(Beginning of DATA RECORDS)
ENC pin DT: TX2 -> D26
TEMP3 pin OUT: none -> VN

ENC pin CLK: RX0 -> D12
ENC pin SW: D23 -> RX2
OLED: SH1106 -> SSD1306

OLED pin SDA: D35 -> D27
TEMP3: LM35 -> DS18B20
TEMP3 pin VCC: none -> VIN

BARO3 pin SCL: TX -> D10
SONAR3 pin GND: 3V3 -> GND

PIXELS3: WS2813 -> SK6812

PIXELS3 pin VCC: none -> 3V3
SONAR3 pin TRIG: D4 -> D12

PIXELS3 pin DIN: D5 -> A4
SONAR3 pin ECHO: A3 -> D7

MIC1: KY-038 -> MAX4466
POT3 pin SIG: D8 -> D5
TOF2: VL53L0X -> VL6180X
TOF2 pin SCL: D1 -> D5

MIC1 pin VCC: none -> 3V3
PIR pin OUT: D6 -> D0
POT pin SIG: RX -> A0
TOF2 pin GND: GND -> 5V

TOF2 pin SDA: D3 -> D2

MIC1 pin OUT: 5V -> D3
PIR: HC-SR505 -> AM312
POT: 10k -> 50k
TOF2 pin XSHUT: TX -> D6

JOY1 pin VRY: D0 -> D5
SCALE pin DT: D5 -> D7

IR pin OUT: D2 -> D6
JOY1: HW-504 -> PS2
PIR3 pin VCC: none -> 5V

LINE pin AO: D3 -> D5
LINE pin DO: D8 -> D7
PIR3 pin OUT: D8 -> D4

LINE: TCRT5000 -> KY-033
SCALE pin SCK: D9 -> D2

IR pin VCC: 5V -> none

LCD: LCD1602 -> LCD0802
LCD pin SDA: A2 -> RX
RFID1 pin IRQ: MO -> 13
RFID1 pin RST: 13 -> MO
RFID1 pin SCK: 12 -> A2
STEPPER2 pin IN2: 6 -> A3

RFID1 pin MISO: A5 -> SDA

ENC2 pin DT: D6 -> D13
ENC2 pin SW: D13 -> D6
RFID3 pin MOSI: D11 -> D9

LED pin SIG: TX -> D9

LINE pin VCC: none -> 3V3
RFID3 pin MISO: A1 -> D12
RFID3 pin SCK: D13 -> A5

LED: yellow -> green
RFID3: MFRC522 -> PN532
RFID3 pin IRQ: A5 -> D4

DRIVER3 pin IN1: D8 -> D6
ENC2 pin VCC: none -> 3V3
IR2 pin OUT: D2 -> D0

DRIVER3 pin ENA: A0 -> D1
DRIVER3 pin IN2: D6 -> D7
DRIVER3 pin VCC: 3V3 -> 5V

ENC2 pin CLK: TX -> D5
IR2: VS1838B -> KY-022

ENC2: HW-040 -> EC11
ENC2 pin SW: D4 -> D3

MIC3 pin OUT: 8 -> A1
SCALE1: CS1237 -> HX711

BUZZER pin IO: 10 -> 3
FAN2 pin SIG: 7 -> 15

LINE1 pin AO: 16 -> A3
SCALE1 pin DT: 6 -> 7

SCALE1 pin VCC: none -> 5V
(End of DATA RECORDS)
_WORK TO BE COMPLETED_: Check each line above for the word "MISO". Then state how many lines contain it, and nothing more.

_EXERCISE SOLUTION_: 2